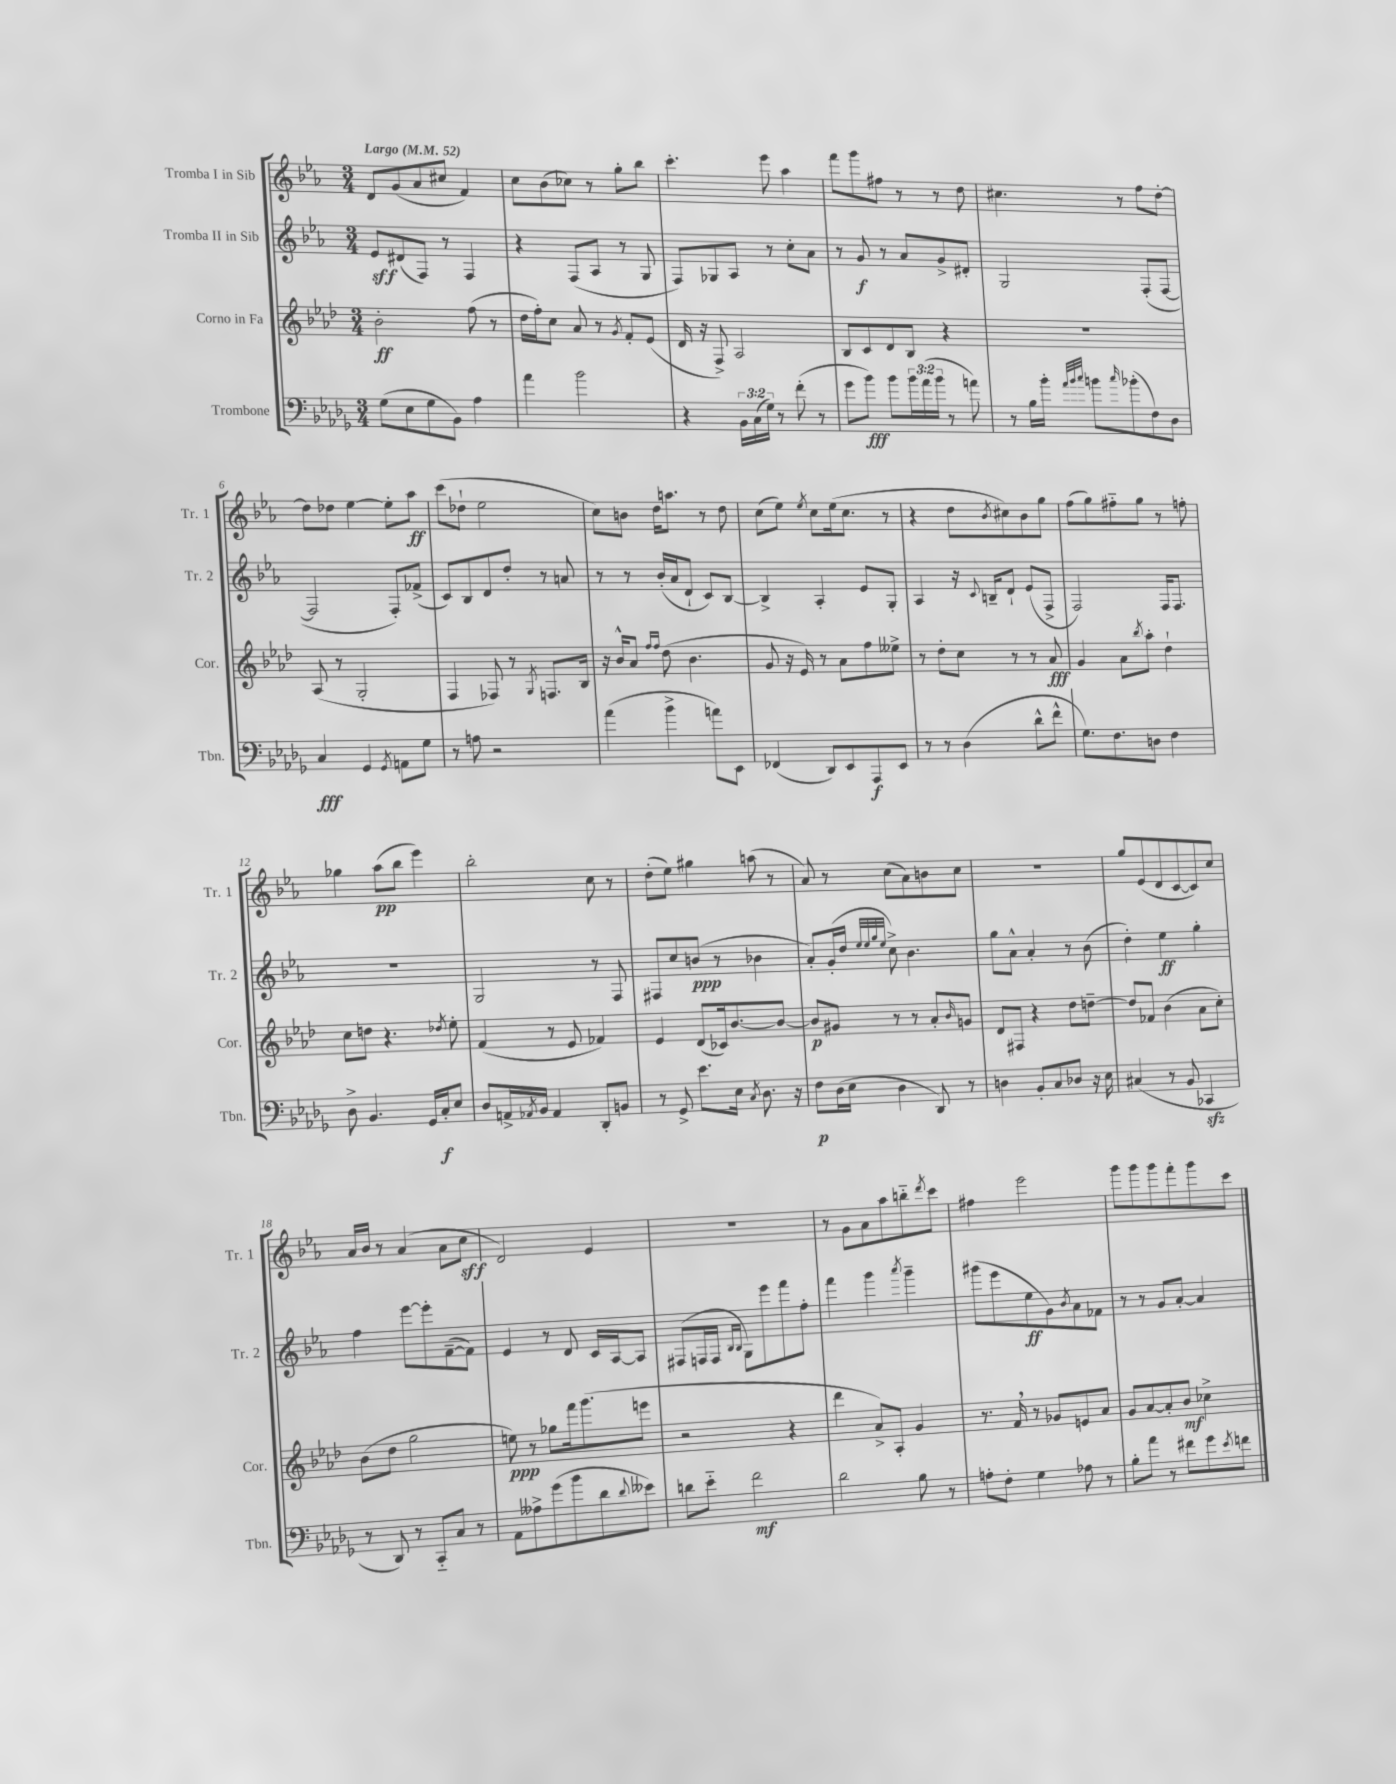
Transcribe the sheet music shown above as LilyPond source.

<<
\new StaffGroup <<
\new Staff = "s0" \with { instrumentName = "Tromba I in Sib" shortInstrumentName = "Tr. 1" } {
    \clef treble \key ees \major \numericTimeSignature \time 3/4 \tempo "Largo" 4 = 52
    d'8 g'8( aes'8 cis''8 f'4) |
    c''8 bes'8( ces''8) r8 g''8-. bes''8 |
    c'''4.-. ees'''8 aes''4 |
    f'''8 g'''8 fis''8 r8 r8 d''8 |
    cis''4. r8 f''8 d''8~-. |
    d''8 des''8 ees''4~ ees''8-. aes''8\ff |
    c'''8( des''8-! ees''2 |
    c''8) b'8 d''16 a''8. r8 d''8 |
    c''8( ees''8) \acciaccatura { ees''8 } c''8 ees''16( c''8. r8 |
    r4 d''8 \acciaccatura { bes'8 } cis''8) bes'8 g''8 |
    f''8( g''8) fis''8-_ g''8 r8 f''8-. |
    ges''4 aes''8\pp( bes''8 ees'''4) |
    bes''2-. c''8 r8 |
    d''8-.( ees''8) gis''4 a''8( r8 |
    aes'8) r8 c''8( aes'8) b'8 c''8 |
    R2. |
    g''8 ees'8( d'8 c'8~ c'8) c''8 |
    aes'16 bes'16 r8 aes'4( aes'8 c''8\sff |
    d'2) ees'4 |
    r2. |
    r8 g'8 aes'8 aes''8 b''8-_ \acciaccatura { d'''8 } c'''8 |
    fis''4 ees'''2 |
    g'''8 g'''8 g'''8 f'''8-. g'''8 c'''8 \bar "|." |
}
\new Staff = "s1" \with { instrumentName = "Tromba II in Sib" shortInstrumentName = "Tr. 2" } {
    \clef treble \key ees \major \numericTimeSignature \time 3/4
    ees'8\sff dis'8( f8) r8 f4 |
    r4 f8( aes8 r8 g8 |
    f8) ges8 aes8 r8 c''8-. aes'8 |
    r8 g'8\f r8 aes'8 g'8-> dis'8-. |
    g2 f8-.( f8~ |
    f2 f8-.) fes'8->( |
    c'8) bes8 d'8 d''8-. r8 a'8 |
    r8 r8 bes'16-.( aes'16 d'8-! c'8) bes8~ |
    bes4-> aes4-. ees'8 g8-. |
    aes4 r16 \appoggiatura { c'8 } b16-- d'8-! ees'8( f8-> |
    f2) f16 f8. |
    R2. |
    g2 r8 f8 |
    fis8 c''8 b'8\ppp( r8 bes'4 |
    aes'8-.) g'16-.( d''16 \grace { ees''32 ees''32 g''32 ees''32 } c''8->) bes'4. |
    g''8 aes'8-^ aes'4-. r8 bes'8( |
    d''4-.) ees''4\ff g''4-. |
    f''4 ees'''8~ ees'''8-. f'8~--( f'8) |
    ees'4 r8 d'8 c'16 aes16~ aes8 |
    fis8( f16 f16 \grace { bes16 bes16 } g8) ees'''8 f'''8 f''8-. |
    f'''4 g'''4 \acciaccatura { aes'''8 } g'''4-- |
    gis'''8( ees'''8 ees''8\ff g'8) \acciaccatura { bes'8 } aes'8 fes'8 |
    r8 r8 g'8 aes'8~-. aes'4 \bar "|." |
}
\new Staff = "s2" \with { instrumentName = "Corno in Fa" shortInstrumentName = "Cor." } {
    \clef treble \key aes \major \numericTimeSignature \time 3/4
    bes'2-.\ff f''8( r8 |
    des''16 f''16-.) c''8 aes'8 r8 \acciaccatura { g'8 } f'8-. ees'8( |
    des'16 r16 f8->) aes2 |
    bes8 c'8 des'8 bes8 r4 |
    R2. |
    aes8( r8 g2-. |
    f4 fes8) r8 \acciaccatura { g8 } f8. bes16 |
    r16 bes'16-^ aes'8 \grace { f''16 f''16 } des''8( bes'4. |
    g'8 r16 ees'16) r8 aes'8 f''8 eeses''8-> |
    r8 des''8-. c''8 r8 r8 aes'8\fff |
    g'4 aes'8 \acciaccatura { bes''8 } aes''8-. des''4-! |
    c''8 d''8 r4. \acciaccatura { des''8 } ees''8-. |
    f'4( r8 ees'8 fes'4) |
    ees'4 des'8( ces'16) bes'8.~ bes'8~ |
    bes'8\p gis'8 r8 r8 aes'8-. \grace { bes'16 } g'8 |
    des'8 fis8 r4 des''8 d''8~-- |
    d''8 fes'8 bes'4( aes'8 c''8-.) |
    bes'8( des''8 g''2 |
    e''8\ppp) r8 ges''8 f'''16 g'''8.( e'''8 |
    r2 r4 |
    des'''4 aes'8->) aes8-. g'4 |
    r8. f'16 \breathe r8 ges'8 e'8 aes'8 |
    g'8 aes'8~ aes'8-. bes'8\mf ces''4-> \bar "|." |
}
\new Staff = "s3" \with { instrumentName = "Trombone" shortInstrumentName = "Tbn." } {
    \clef bass \key des \major \numericTimeSignature \time 3/4 \override Staff.TupletNumber.text = #tuplet-number::calc-fraction-text
    ges8( ees8 ges8 bes,8) aes4 |
    aes'4 bes'2 |
    r4 \tuplet 3/2 { bes,16 c16( ges16) } r8 f'8-.( r8 |
    ges'8 bes'8\fff) bes'8 \tuplet 3/2 { bes'16 aes'16( bes'16 } r8 a'8) |
    r8 bes16 bes'16-. \grace { aes'32 bes'32 c''32 } b'8 \grace { c''16 } bes'8-.( f8) des8 |
    c4\fff ges,4 \acciaccatura { ges,8 } a,8 ges8 |
    r8 a8 r2 |
    aes'4( bes'4-> a'8) ees,8 |
    fes,4( des,8) ees,8 aes,,8\f ees,8 |
    r8 r8 des4( des'8-^ f'8-^ |
    ges8.) f8. d8 f4 |
    des8-> bes,4. ges,16 c16-.\f ees8 |
    des8 a,16-> \acciaccatura { aes,8 } bes,16 aes,4 des,8-. b,8 |
    r8 ges,8-> ees'8. ees16 \acciaccatura { c8 } des8. r16 |
    f8\p des16( ees16 des4 des,8) r8 |
    d4 bes,8-. c8 des8 r16 ees16 |
    cis4( r8 bes,8 ces,4\sfz |
    r8 des,8) r8 c,8-_ c8 r8 |
    aes,8 aeses8-> ges'8( bes'8 des'8 \appoggiatura { des'8 } eeses'8) |
    d'8 ees'8-_ f'2\mf |
    des'2 bes8 r8 |
    a8-. f8-. ges4 aes8 r8 |
    bes8-. aes'8 r8 fis'8 ges'8 \acciaccatura { ees'8 } f'8 \bar "|." |
}
>>
>>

# # #

Aim:
Which lines in the material above contain the string "Tromba", counting only matches with the same capitalization? Find them and copy each one in full.

Written answer:
\new Staff = "s0" \with { instrumentName = "Tromba I in Sib" shortInstrumentName = "Tr. 1" } {
\new Staff = "s1" \with { instrumentName = "Tromba II in Sib" shortInstrumentName = "Tr. 2" } {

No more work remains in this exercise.